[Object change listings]
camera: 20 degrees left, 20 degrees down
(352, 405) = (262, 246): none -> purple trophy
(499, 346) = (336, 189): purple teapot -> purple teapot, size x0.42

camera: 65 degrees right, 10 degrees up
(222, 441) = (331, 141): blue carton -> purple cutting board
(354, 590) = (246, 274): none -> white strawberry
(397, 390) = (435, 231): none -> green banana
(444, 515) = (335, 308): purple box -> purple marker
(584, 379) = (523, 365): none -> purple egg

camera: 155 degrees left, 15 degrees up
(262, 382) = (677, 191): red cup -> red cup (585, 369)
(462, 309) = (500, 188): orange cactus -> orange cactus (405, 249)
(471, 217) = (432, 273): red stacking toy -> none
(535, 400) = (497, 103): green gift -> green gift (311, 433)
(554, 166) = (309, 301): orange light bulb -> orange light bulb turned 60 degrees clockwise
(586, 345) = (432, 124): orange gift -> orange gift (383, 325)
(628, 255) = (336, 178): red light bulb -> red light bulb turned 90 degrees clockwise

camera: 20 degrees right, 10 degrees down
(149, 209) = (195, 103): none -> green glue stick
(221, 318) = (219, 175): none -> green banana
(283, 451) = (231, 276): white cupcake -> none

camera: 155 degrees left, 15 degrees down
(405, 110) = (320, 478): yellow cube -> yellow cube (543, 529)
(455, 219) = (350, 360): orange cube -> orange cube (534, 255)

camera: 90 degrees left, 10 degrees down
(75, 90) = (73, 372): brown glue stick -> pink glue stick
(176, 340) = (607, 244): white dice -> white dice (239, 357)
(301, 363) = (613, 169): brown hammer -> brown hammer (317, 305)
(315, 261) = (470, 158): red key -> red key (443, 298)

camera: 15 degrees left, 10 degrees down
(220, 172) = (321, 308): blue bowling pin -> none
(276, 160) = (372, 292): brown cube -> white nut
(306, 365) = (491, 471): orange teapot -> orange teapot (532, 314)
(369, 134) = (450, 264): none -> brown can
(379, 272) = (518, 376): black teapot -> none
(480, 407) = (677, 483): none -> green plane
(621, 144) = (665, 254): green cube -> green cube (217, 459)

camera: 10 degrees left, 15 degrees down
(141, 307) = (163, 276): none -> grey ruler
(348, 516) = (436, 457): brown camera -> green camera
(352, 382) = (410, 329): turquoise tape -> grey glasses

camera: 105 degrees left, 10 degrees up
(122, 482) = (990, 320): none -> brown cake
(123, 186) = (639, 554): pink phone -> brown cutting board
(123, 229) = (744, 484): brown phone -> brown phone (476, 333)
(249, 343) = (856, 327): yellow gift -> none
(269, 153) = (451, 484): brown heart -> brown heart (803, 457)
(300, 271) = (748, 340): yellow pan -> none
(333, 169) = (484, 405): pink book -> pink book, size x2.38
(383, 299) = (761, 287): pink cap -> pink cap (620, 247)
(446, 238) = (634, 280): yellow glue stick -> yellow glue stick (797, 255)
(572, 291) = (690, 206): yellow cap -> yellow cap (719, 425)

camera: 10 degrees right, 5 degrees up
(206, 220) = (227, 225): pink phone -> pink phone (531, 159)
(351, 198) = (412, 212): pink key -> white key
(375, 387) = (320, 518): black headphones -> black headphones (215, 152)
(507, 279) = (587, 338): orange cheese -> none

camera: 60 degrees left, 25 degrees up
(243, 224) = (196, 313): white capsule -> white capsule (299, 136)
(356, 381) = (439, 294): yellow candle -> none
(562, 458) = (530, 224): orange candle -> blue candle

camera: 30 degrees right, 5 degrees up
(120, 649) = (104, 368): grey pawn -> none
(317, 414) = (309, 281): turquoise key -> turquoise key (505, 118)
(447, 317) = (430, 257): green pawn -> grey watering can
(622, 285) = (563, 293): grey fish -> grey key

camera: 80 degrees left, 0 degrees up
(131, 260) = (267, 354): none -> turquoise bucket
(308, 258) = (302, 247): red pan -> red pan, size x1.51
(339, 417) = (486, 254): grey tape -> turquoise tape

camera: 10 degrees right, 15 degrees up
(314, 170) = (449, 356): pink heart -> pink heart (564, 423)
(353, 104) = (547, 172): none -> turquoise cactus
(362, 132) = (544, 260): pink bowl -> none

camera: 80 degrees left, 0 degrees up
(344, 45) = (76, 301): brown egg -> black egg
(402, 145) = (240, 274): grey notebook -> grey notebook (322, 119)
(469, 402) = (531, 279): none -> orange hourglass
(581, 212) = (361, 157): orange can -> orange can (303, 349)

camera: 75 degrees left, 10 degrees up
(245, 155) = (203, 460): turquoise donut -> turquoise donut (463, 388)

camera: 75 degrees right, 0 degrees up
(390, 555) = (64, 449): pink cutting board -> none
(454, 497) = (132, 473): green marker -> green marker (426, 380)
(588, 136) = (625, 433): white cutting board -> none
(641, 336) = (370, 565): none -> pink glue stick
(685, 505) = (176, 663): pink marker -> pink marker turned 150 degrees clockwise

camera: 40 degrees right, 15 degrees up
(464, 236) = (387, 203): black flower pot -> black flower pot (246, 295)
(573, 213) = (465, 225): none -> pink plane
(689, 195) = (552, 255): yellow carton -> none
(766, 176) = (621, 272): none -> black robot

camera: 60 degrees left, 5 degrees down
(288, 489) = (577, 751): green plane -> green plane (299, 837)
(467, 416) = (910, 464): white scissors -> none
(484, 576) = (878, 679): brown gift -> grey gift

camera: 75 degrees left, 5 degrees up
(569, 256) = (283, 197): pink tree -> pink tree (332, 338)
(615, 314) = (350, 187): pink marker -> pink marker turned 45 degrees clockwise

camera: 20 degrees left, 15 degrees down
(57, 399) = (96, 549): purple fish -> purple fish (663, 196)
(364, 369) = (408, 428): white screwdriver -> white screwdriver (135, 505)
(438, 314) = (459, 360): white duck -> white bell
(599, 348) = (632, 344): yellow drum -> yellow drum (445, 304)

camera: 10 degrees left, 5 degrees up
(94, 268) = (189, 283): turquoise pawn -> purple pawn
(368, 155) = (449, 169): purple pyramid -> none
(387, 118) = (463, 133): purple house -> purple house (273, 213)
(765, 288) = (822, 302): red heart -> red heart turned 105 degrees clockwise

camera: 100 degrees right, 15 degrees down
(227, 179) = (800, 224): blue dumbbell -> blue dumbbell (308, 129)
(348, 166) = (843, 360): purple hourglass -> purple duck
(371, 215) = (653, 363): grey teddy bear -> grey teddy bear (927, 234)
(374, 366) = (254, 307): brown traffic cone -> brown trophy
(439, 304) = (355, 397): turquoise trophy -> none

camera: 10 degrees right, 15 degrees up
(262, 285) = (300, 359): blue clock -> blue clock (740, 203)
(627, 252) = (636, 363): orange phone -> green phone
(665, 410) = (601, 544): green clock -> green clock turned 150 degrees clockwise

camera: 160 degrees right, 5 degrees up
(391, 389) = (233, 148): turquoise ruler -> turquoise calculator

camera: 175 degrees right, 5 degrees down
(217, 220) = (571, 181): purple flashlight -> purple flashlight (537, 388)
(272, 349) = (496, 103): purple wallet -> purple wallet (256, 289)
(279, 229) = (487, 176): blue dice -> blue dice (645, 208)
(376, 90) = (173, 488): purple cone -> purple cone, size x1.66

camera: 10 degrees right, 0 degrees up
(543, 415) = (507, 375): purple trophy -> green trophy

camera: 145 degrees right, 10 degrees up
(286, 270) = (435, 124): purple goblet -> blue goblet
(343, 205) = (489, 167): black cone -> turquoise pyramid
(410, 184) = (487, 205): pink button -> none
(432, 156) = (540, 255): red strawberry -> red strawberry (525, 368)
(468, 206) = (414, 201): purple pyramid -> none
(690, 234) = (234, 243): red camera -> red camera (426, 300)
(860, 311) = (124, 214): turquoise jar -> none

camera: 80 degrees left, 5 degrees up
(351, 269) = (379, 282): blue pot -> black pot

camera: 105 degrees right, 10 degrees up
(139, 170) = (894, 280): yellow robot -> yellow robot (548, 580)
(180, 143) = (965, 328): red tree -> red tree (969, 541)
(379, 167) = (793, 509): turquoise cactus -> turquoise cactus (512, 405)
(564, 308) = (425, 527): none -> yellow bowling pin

● **To do**: Beginning with the line that contains "(376, 90) = (173, 488): purple", write out every line through the end of the entries above, exactly.

● **Output of the task**:
(376, 90) = (173, 488): purple cone -> purple cone, size x1.66

camera: 10 degrees right, 0 degrees up
(543, 415) = (507, 375): purple trophy -> green trophy

camera: 145 degrees right, 10 degrees up
(286, 270) = (435, 124): purple goblet -> blue goblet
(343, 205) = (489, 167): black cone -> turquoise pyramid
(410, 184) = (487, 205): pink button -> none
(432, 156) = (540, 255): red strawberry -> red strawberry (525, 368)
(468, 206) = (414, 201): purple pyramid -> none
(690, 234) = (234, 243): red camera -> red camera (426, 300)
(860, 311) = (124, 214): turquoise jar -> none

camera: 80 degrees left, 5 degrees up
(351, 269) = (379, 282): blue pot -> black pot

camera: 105 degrees right, 10 degrees up
(139, 170) = (894, 280): yellow robot -> yellow robot (548, 580)
(180, 143) = (965, 328): red tree -> red tree (969, 541)
(379, 167) = (793, 509): turquoise cactus -> turquoise cactus (512, 405)
(564, 308) = (425, 527): none -> yellow bowling pin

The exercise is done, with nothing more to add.